EXERCISE PROMPT: Give back, exactly and with nothing else, the lines running from the one that contains "(225, 117) = (300, 96): grey" to the end of the entries below; do not include pictures.

Scene image comparisons:
+++

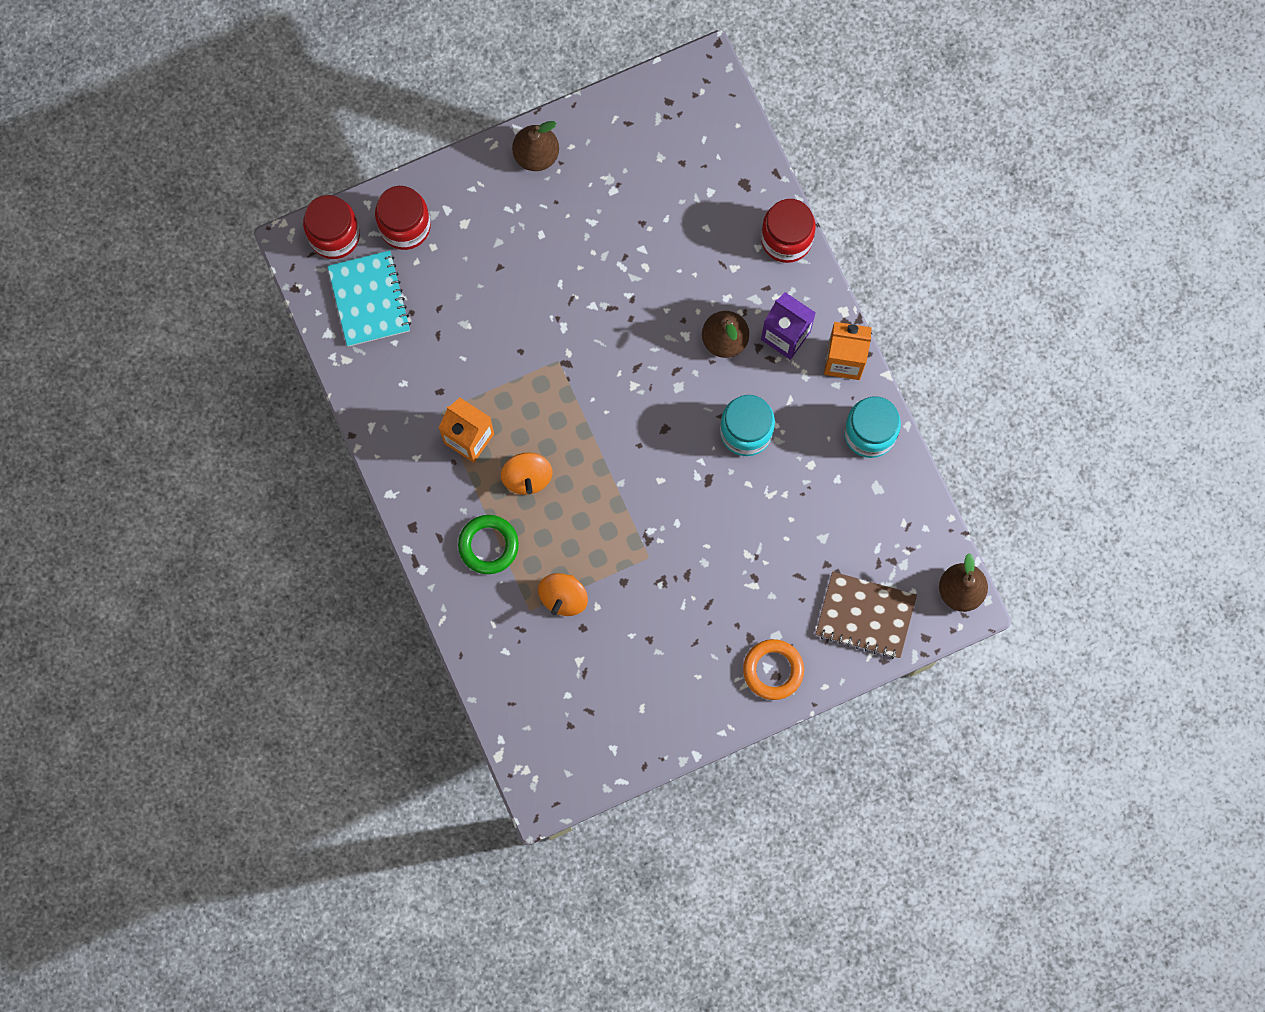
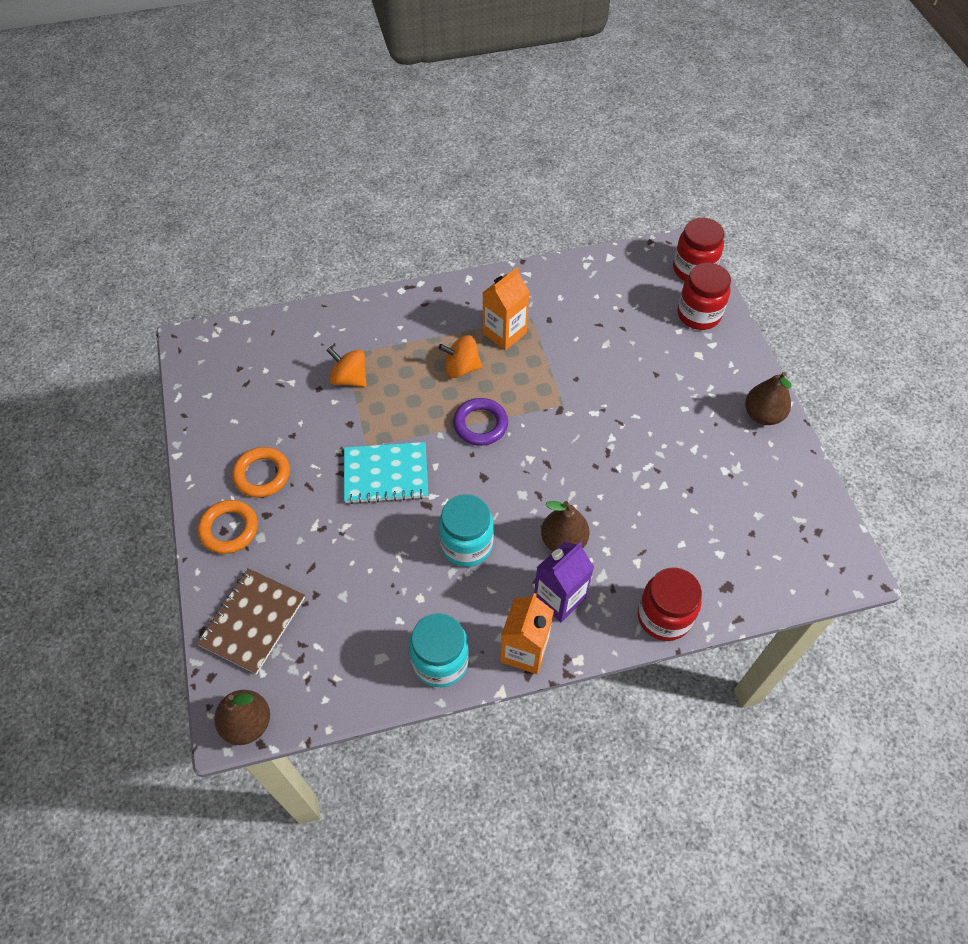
camera: 100 degrees right, 20 degrees down
(369, 299) = (635, 284): turquoise notebook -> turquoise notebook (386, 474)
(488, 545) = (409, 334): green ring -> none
(600, 443) = (480, 424): none -> purple ring
(704, 656) = (262, 475): none -> orange ring

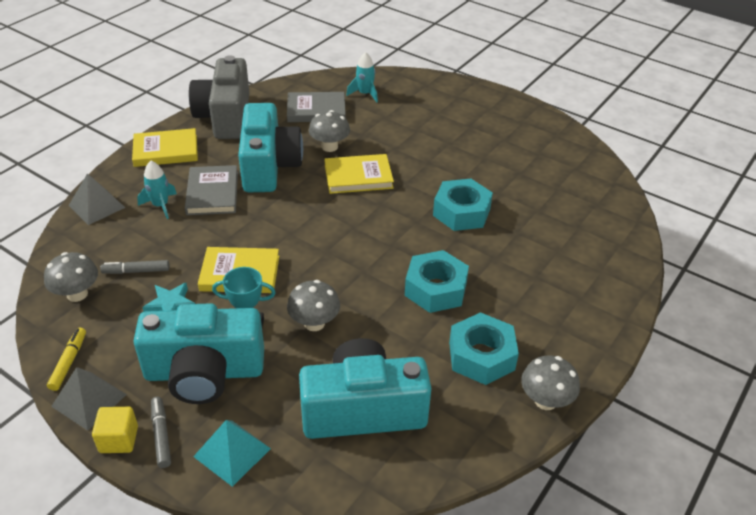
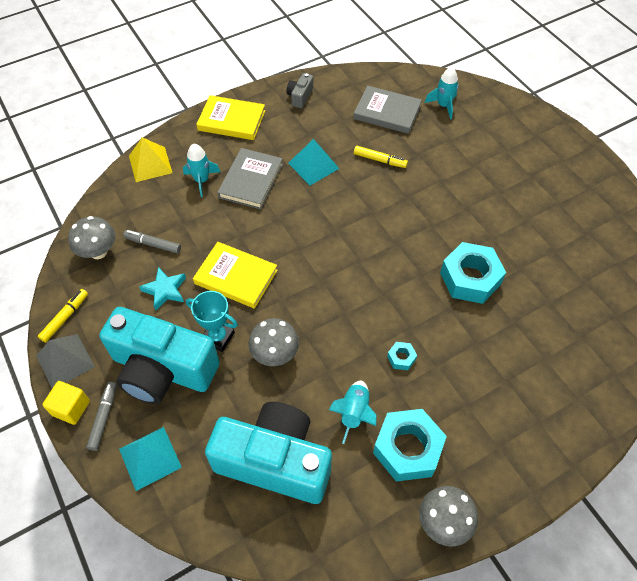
camera: 25 degrees right, 15 degrees up
(97, 206) = (150, 164): grey pyramid -> yellow pyramid
(225, 117) = (300, 96): grey camera -> grey camera, size x0.40
(269, 166) = (313, 165): turquoise camera -> turquoise pyramid
(329, 147) = (379, 160): grey mushroom -> yellow marker
(358, 177) = (390, 204): yellow book -> none
(417, 345) = (354, 413): none -> turquoise rocket
(435, 289) = (401, 358): turquoise nut -> turquoise nut, size x0.44

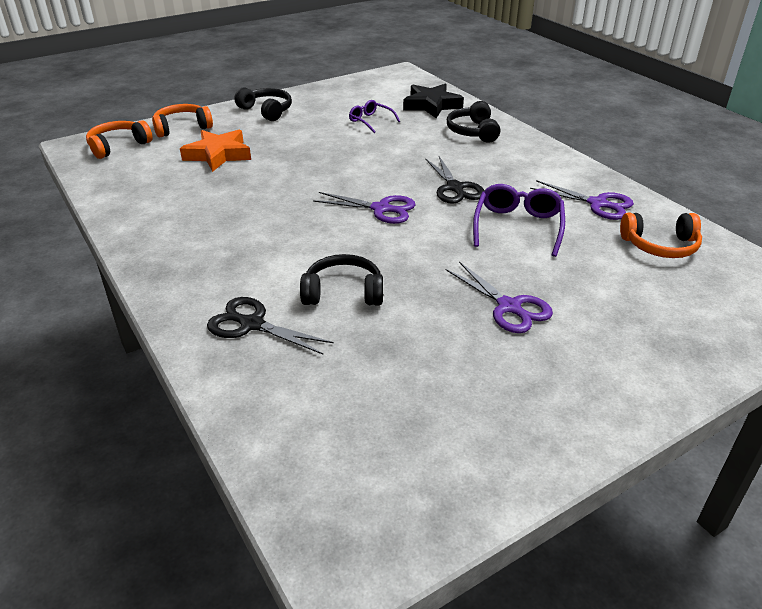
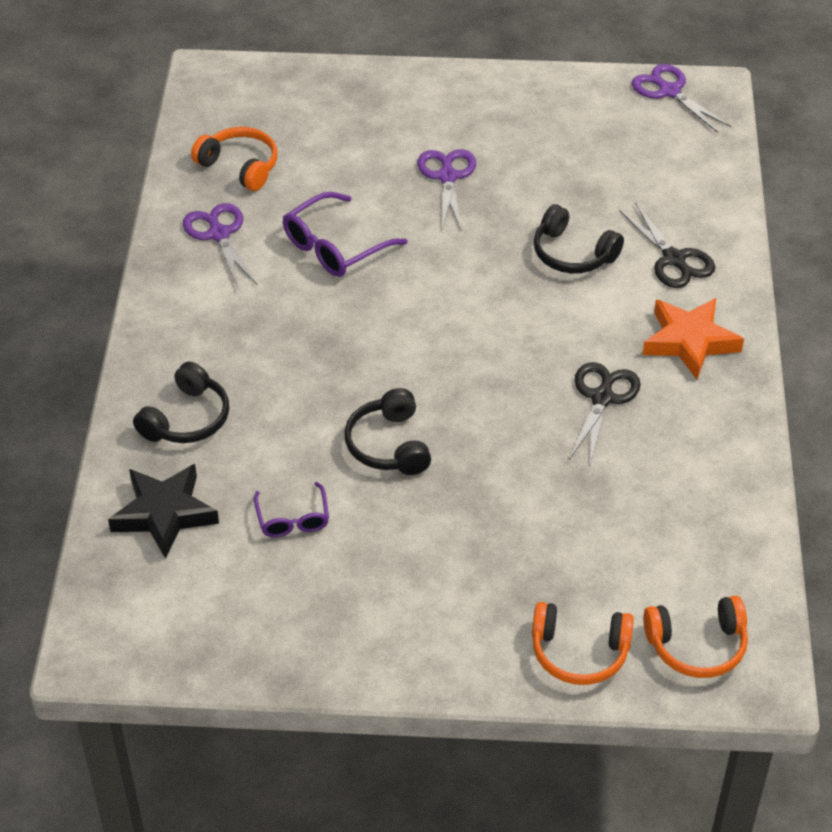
camera: 145 degrees left, 10 degrees up
(218, 155) = (564, 544): orange star -> orange star (689, 341)
(267, 111) = (419, 636): black headphones -> black headphones (388, 445)
(381, 209) = (445, 337): purple scissors -> purple scissors (669, 91)
(455, 188) = (333, 328): black scissors -> black scissors (602, 398)

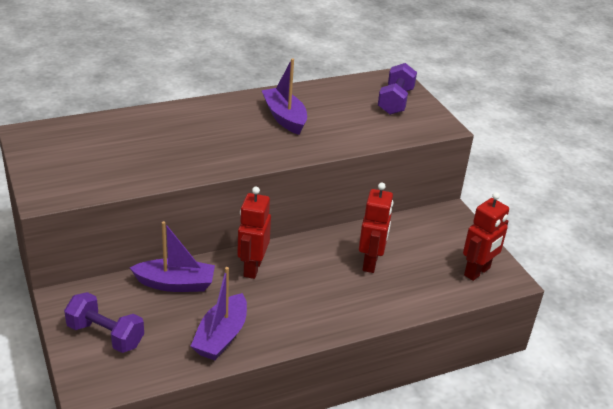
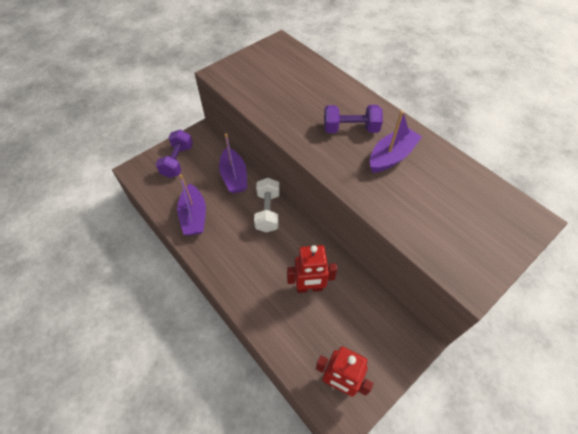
camera: 75 degrees right, 20 degrees up
(221, 336) = (194, 216): purple boat -> purple boat turned 105 degrees counterclockwise
(252, 268) = (267, 212): red robot -> white dumbbell
(395, 101) = (486, 231): purple dumbbell -> purple dumbbell (350, 129)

+++

EXERCISE OUTPUT:
(225, 117) = (300, 96): grey camera -> grey camera, size x0.40
(269, 166) = (313, 165): turquoise camera -> turquoise pyramid
(329, 147) = (379, 160): grey mushroom -> yellow marker
(358, 177) = (390, 204): yellow book -> none
(417, 345) = (354, 413): none -> turquoise rocket
(435, 289) = (401, 358): turquoise nut -> turquoise nut, size x0.44

camera: 145 degrees left, 10 degrees up
(218, 155) = (564, 544): orange star -> orange star (689, 341)
(267, 111) = (419, 636): black headphones -> black headphones (388, 445)
(381, 209) = (445, 337): purple scissors -> purple scissors (669, 91)
(455, 188) = (333, 328): black scissors -> black scissors (602, 398)

camera: 75 degrees right, 20 degrees up
(221, 336) = (194, 216): purple boat -> purple boat turned 105 degrees counterclockwise
(252, 268) = (267, 212): red robot -> white dumbbell
(395, 101) = (486, 231): purple dumbbell -> purple dumbbell (350, 129)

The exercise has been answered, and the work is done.